WORK ITEM
A word-for-word printout of the whole listing is needed.

ENTRIES SHOWN

+--

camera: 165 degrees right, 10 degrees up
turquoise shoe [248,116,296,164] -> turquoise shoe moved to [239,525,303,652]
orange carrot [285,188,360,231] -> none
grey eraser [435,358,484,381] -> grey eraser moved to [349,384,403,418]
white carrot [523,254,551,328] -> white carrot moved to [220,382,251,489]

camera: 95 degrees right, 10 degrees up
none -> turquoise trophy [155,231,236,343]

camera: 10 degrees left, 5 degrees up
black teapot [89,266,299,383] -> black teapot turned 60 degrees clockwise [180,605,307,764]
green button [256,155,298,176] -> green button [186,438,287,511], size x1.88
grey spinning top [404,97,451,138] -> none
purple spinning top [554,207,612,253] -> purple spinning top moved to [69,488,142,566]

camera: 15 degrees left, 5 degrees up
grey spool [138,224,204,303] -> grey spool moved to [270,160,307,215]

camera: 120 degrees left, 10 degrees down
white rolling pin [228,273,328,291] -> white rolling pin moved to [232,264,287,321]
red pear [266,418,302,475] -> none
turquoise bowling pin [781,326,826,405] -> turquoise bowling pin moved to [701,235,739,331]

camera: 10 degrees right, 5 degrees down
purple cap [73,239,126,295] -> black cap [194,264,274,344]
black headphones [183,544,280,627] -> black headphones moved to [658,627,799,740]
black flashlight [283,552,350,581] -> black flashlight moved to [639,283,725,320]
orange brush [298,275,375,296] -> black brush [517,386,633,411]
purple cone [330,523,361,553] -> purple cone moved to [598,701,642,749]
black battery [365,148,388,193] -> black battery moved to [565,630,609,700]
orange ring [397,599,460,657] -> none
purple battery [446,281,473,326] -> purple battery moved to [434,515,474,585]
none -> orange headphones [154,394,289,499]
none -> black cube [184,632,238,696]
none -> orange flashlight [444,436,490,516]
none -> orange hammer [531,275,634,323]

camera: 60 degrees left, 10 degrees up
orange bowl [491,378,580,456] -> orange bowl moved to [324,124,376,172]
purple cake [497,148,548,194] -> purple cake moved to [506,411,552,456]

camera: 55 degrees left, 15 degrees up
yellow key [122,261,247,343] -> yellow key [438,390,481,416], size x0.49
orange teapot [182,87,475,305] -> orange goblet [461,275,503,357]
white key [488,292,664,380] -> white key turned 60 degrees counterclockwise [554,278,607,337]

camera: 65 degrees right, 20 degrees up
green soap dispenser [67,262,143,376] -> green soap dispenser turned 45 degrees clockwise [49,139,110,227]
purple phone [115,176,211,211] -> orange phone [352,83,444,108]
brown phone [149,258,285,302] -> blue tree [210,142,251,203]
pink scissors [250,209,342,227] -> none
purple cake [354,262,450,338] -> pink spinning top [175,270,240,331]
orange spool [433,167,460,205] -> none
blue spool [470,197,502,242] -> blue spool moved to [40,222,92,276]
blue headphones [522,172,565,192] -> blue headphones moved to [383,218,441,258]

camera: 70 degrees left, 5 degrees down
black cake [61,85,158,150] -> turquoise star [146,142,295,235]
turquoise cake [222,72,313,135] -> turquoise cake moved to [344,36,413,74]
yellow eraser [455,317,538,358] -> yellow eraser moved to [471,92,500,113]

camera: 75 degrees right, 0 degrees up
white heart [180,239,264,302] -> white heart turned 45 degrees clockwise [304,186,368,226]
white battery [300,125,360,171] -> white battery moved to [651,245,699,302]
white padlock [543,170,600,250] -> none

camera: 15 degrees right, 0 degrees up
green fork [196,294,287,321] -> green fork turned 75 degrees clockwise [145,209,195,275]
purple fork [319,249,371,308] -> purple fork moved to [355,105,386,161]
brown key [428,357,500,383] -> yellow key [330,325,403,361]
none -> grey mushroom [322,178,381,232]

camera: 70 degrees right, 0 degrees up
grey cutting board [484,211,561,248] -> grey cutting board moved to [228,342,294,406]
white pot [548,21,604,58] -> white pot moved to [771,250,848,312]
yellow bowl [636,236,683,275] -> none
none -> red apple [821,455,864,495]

+--

FINISHED EXERCISE
camera: 165 degrees right, 10 degrees up
turquoise shoe [248,116,296,164] -> turquoise shoe moved to [239,525,303,652]
orange carrot [285,188,360,231] -> none
grey eraser [435,358,484,381] -> grey eraser moved to [349,384,403,418]
white carrot [523,254,551,328] -> white carrot moved to [220,382,251,489]

camera: 95 degrees right, 10 degrees up
none -> turquoise trophy [155,231,236,343]

camera: 10 degrees left, 5 degrees up
black teapot [89,266,299,383] -> black teapot turned 60 degrees clockwise [180,605,307,764]
green button [256,155,298,176] -> green button [186,438,287,511], size x1.88
grey spinning top [404,97,451,138] -> none
purple spinning top [554,207,612,253] -> purple spinning top moved to [69,488,142,566]

camera: 15 degrees left, 5 degrees up
grey spool [138,224,204,303] -> grey spool moved to [270,160,307,215]

camera: 120 degrees left, 10 degrees down
white rolling pin [228,273,328,291] -> white rolling pin moved to [232,264,287,321]
red pear [266,418,302,475] -> none
turquoise bowling pin [781,326,826,405] -> turquoise bowling pin moved to [701,235,739,331]

camera: 10 degrees right, 5 degrees down
purple cap [73,239,126,295] -> black cap [194,264,274,344]
black headphones [183,544,280,627] -> black headphones moved to [658,627,799,740]
black flashlight [283,552,350,581] -> black flashlight moved to [639,283,725,320]
orange brush [298,275,375,296] -> black brush [517,386,633,411]
purple cone [330,523,361,553] -> purple cone moved to [598,701,642,749]
black battery [365,148,388,193] -> black battery moved to [565,630,609,700]
orange ring [397,599,460,657] -> none
purple battery [446,281,473,326] -> purple battery moved to [434,515,474,585]
none -> orange headphones [154,394,289,499]
none -> black cube [184,632,238,696]
none -> orange flashlight [444,436,490,516]
none -> orange hammer [531,275,634,323]

camera: 60 degrees left, 10 degrees up
orange bowl [491,378,580,456] -> orange bowl moved to [324,124,376,172]
purple cake [497,148,548,194] -> purple cake moved to [506,411,552,456]

camera: 55 degrees left, 15 degrees up
yellow key [122,261,247,343] -> yellow key [438,390,481,416], size x0.49
orange teapot [182,87,475,305] -> orange goblet [461,275,503,357]
white key [488,292,664,380] -> white key turned 60 degrees counterclockwise [554,278,607,337]

camera: 65 degrees right, 20 degrees up
green soap dispenser [67,262,143,376] -> green soap dispenser turned 45 degrees clockwise [49,139,110,227]
purple phone [115,176,211,211] -> orange phone [352,83,444,108]
brown phone [149,258,285,302] -> blue tree [210,142,251,203]
pink scissors [250,209,342,227] -> none
purple cake [354,262,450,338] -> pink spinning top [175,270,240,331]
orange spool [433,167,460,205] -> none
blue spool [470,197,502,242] -> blue spool moved to [40,222,92,276]
blue headphones [522,172,565,192] -> blue headphones moved to [383,218,441,258]

camera: 70 degrees left, 5 degrees down
black cake [61,85,158,150] -> turquoise star [146,142,295,235]
turquoise cake [222,72,313,135] -> turquoise cake moved to [344,36,413,74]
yellow eraser [455,317,538,358] -> yellow eraser moved to [471,92,500,113]

camera: 75 degrees right, 0 degrees up
white heart [180,239,264,302] -> white heart turned 45 degrees clockwise [304,186,368,226]
white battery [300,125,360,171] -> white battery moved to [651,245,699,302]
white padlock [543,170,600,250] -> none

camera: 15 degrees right, 0 degrees up
green fork [196,294,287,321] -> green fork turned 75 degrees clockwise [145,209,195,275]
purple fork [319,249,371,308] -> purple fork moved to [355,105,386,161]
brown key [428,357,500,383] -> yellow key [330,325,403,361]
none -> grey mushroom [322,178,381,232]

camera: 70 degrees right, 0 degrees up
grey cutting board [484,211,561,248] -> grey cutting board moved to [228,342,294,406]
white pot [548,21,604,58] -> white pot moved to [771,250,848,312]
yellow bowl [636,236,683,275] -> none
none -> red apple [821,455,864,495]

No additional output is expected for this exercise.